Data in this exercise
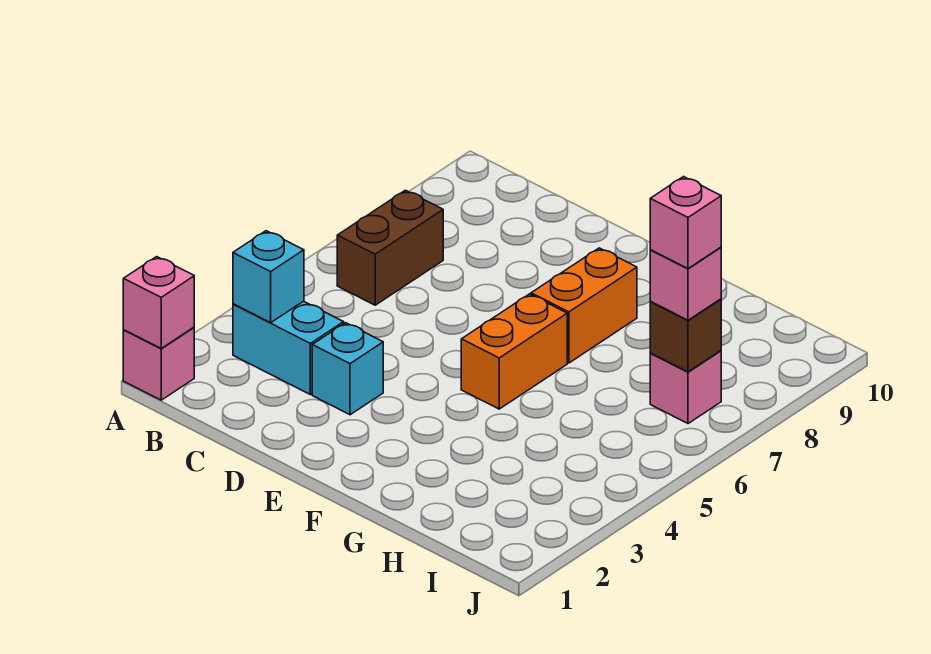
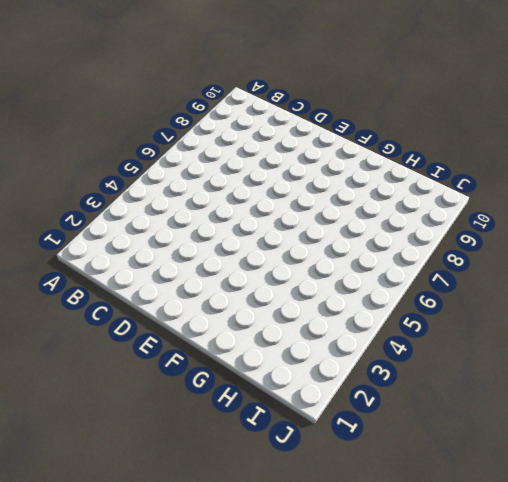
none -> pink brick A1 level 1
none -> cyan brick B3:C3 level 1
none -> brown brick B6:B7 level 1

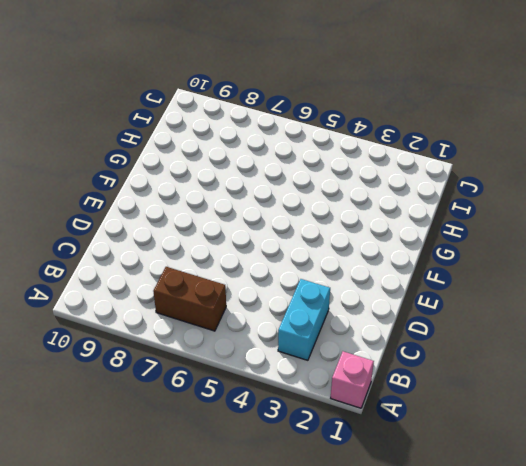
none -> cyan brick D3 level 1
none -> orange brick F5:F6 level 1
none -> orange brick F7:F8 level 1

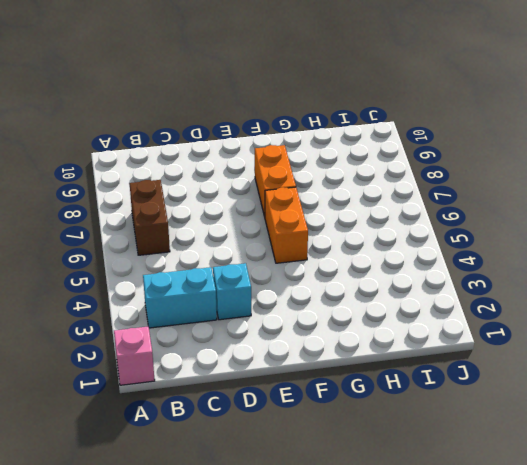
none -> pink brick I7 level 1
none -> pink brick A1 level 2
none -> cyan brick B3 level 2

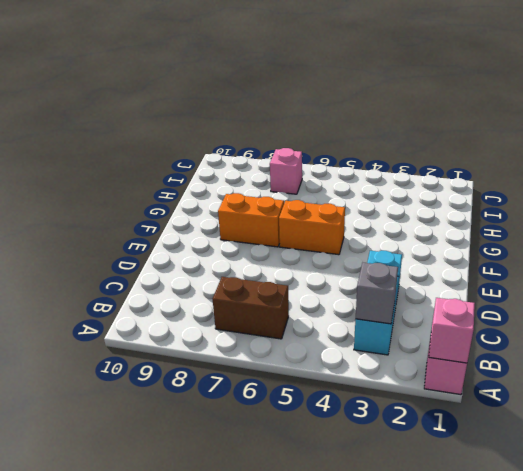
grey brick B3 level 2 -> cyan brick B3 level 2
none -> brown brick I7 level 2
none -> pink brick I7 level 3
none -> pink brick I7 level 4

...

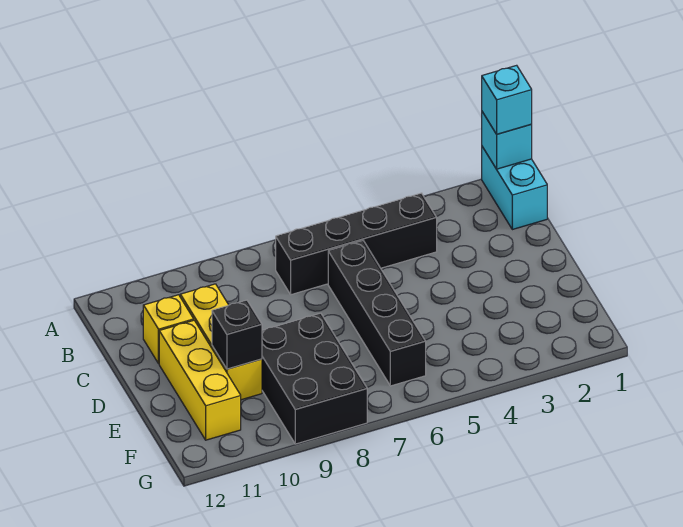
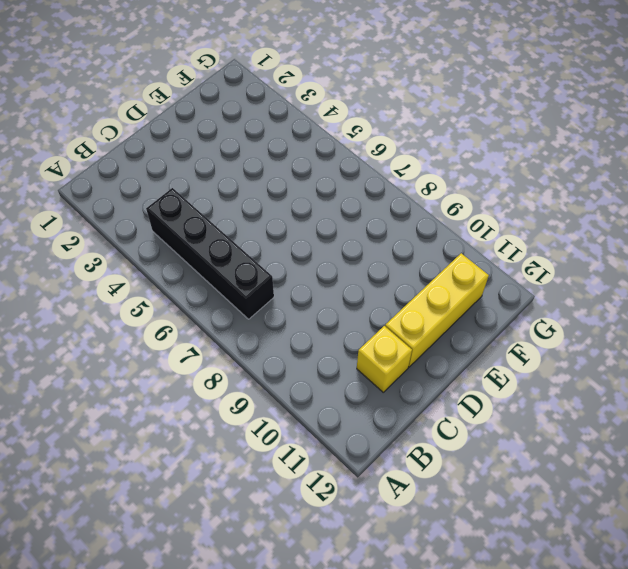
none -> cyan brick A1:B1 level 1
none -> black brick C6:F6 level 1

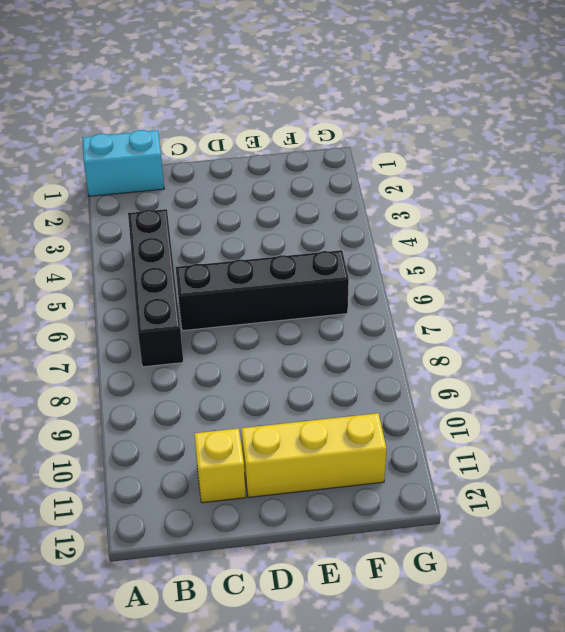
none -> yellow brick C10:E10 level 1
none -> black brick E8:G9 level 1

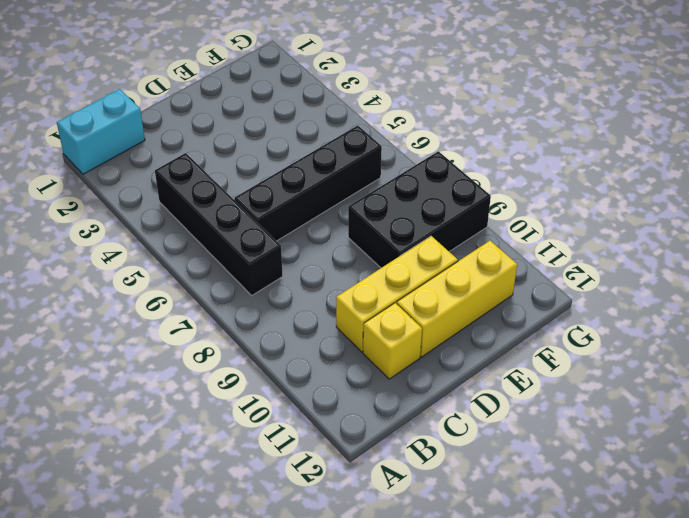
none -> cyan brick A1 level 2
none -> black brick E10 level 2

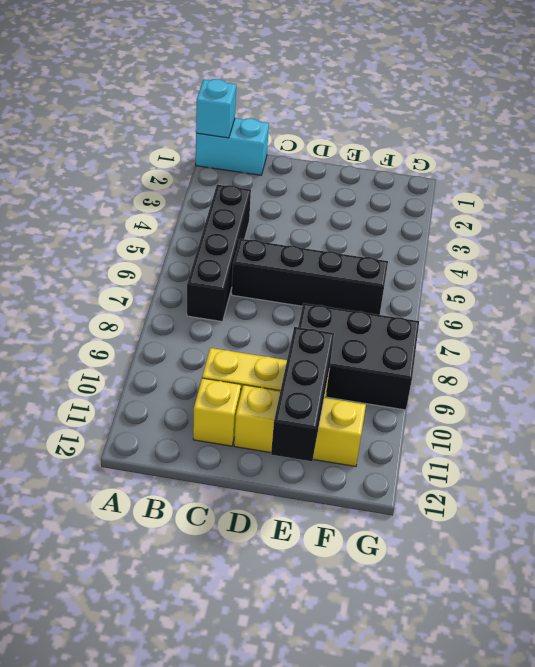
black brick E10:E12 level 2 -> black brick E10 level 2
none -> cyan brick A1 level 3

--

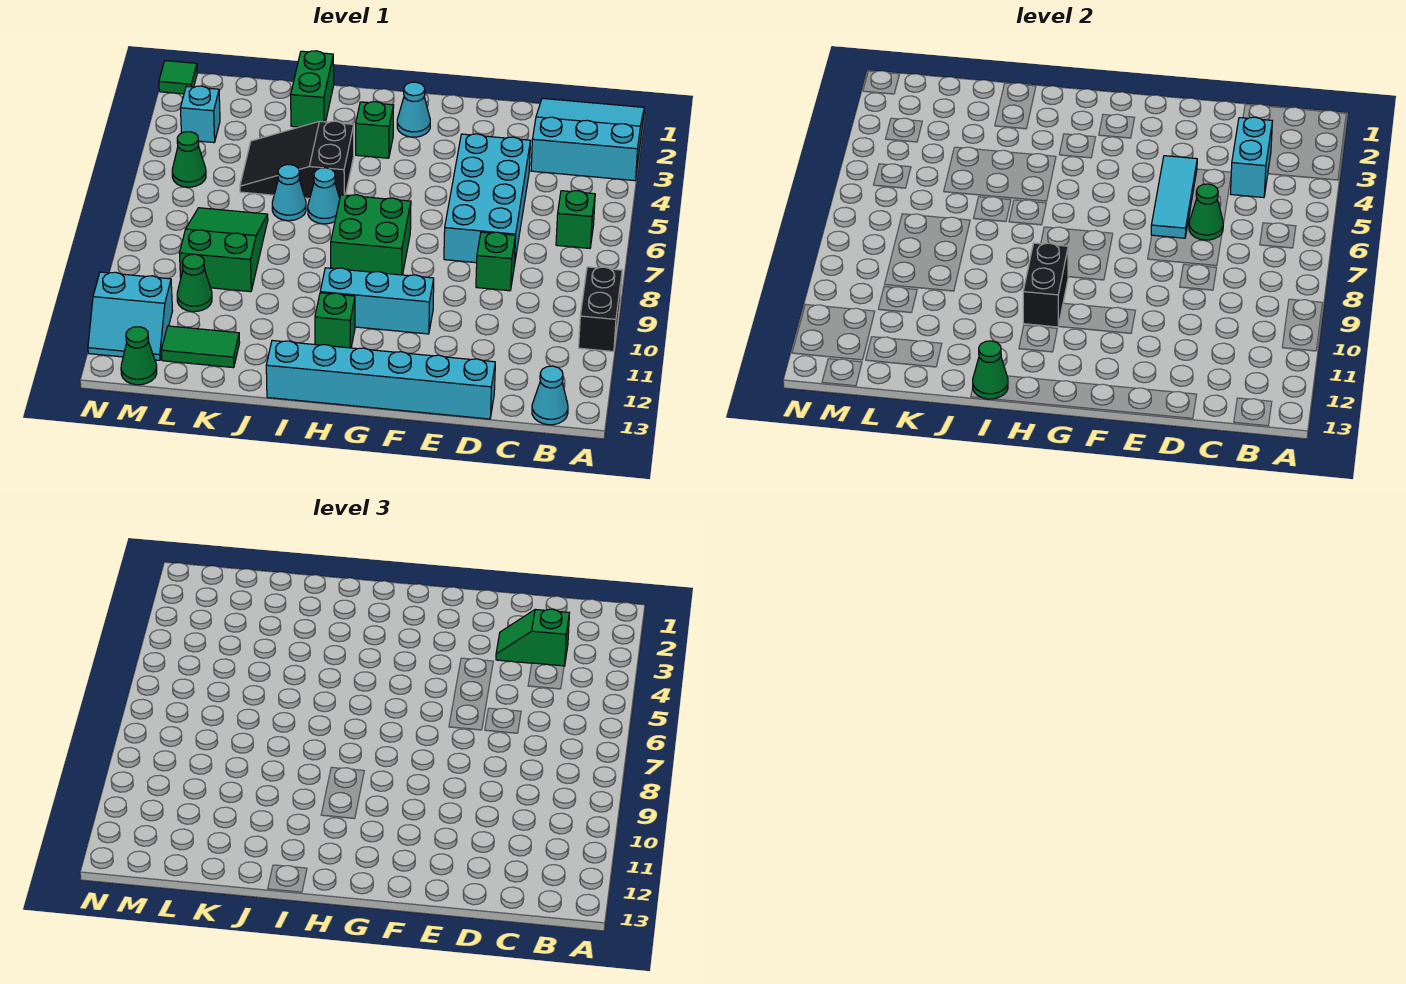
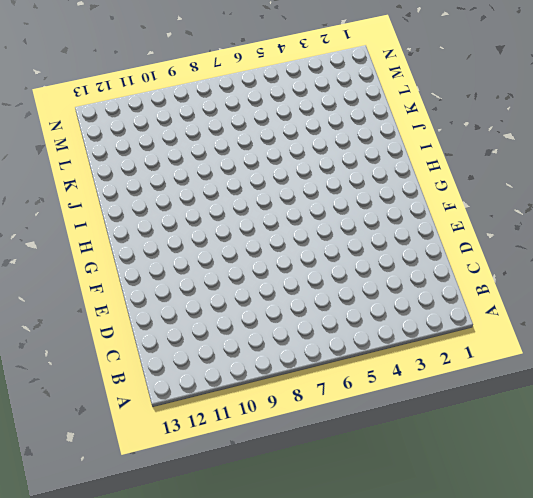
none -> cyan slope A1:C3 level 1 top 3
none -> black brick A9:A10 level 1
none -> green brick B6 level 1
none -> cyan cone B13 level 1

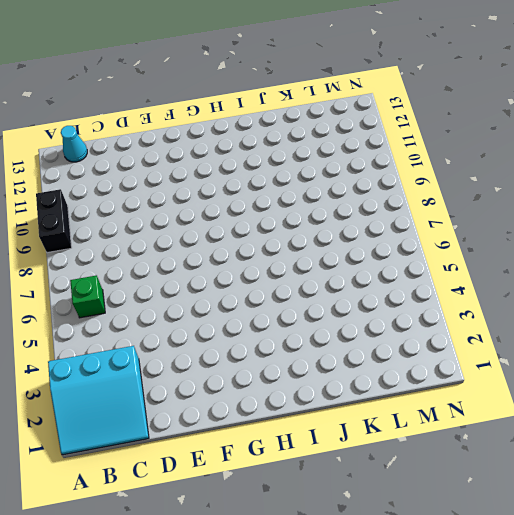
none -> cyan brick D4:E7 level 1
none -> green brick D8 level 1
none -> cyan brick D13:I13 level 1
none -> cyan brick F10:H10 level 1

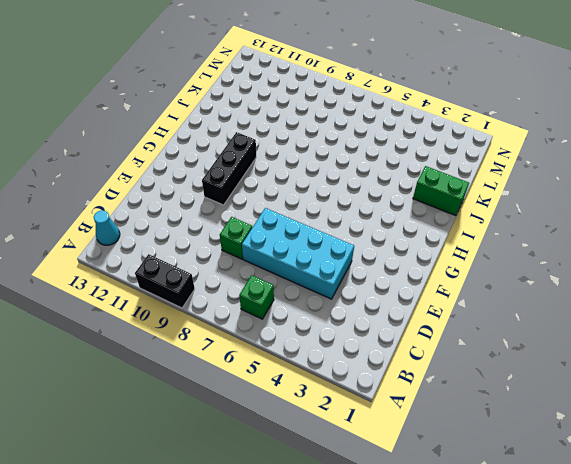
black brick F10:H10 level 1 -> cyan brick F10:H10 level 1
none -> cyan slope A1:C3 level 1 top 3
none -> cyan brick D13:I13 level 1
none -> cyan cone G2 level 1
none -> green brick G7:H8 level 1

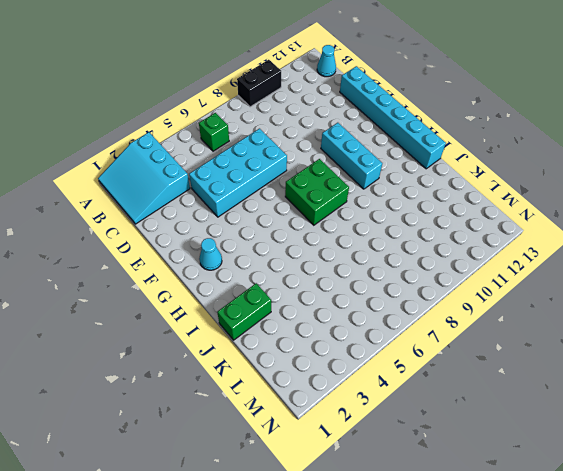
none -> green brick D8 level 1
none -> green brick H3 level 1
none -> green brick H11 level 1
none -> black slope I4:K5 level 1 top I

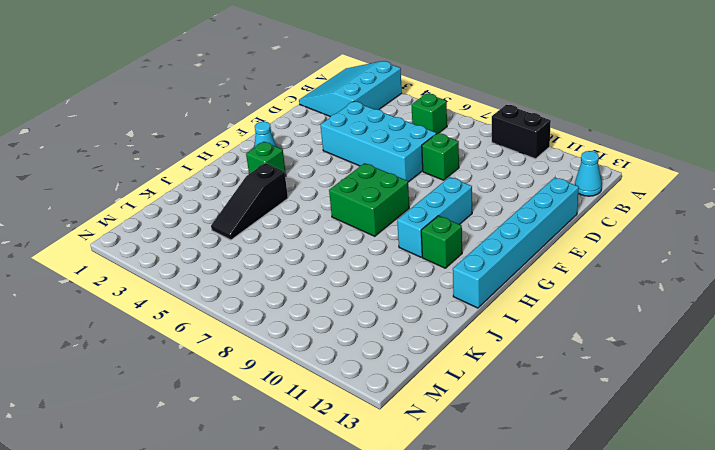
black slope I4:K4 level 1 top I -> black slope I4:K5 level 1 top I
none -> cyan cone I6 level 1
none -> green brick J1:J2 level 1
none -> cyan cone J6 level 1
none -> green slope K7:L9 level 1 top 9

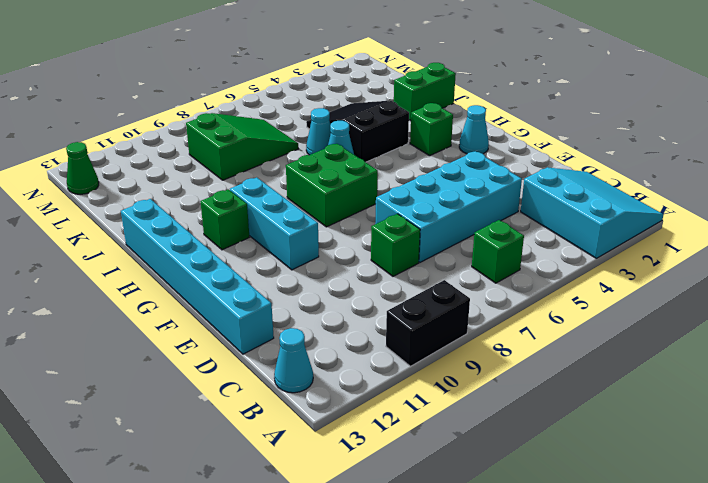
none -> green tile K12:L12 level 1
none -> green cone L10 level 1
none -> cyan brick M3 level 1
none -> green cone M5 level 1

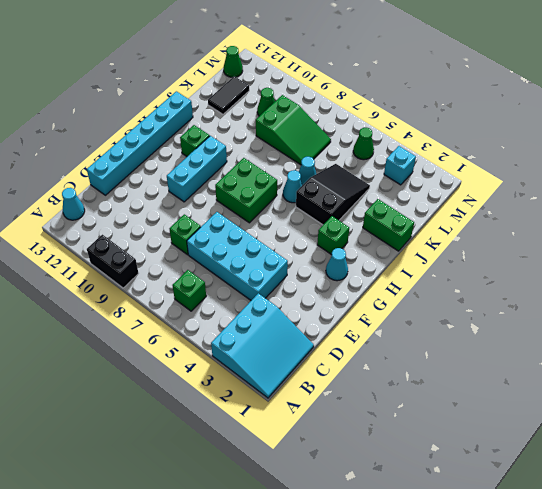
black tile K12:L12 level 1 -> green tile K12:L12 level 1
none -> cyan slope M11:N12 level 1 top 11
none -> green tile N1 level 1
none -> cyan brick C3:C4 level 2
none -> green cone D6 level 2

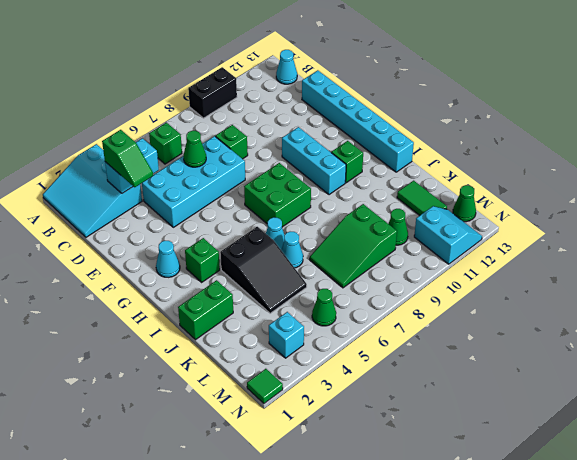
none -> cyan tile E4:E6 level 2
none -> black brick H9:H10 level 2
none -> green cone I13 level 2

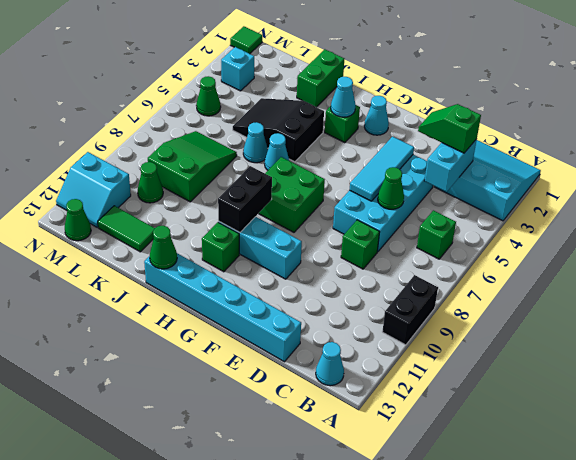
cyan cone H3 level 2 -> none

Task to complete
List every line from the entries above in which "pink" appears.

Result for this exercise
none -> pink brick A1 level 1
none -> pink brick I7 level 1
none -> pink brick A1 level 2
none -> pink brick I7 level 3
none -> pink brick I7 level 4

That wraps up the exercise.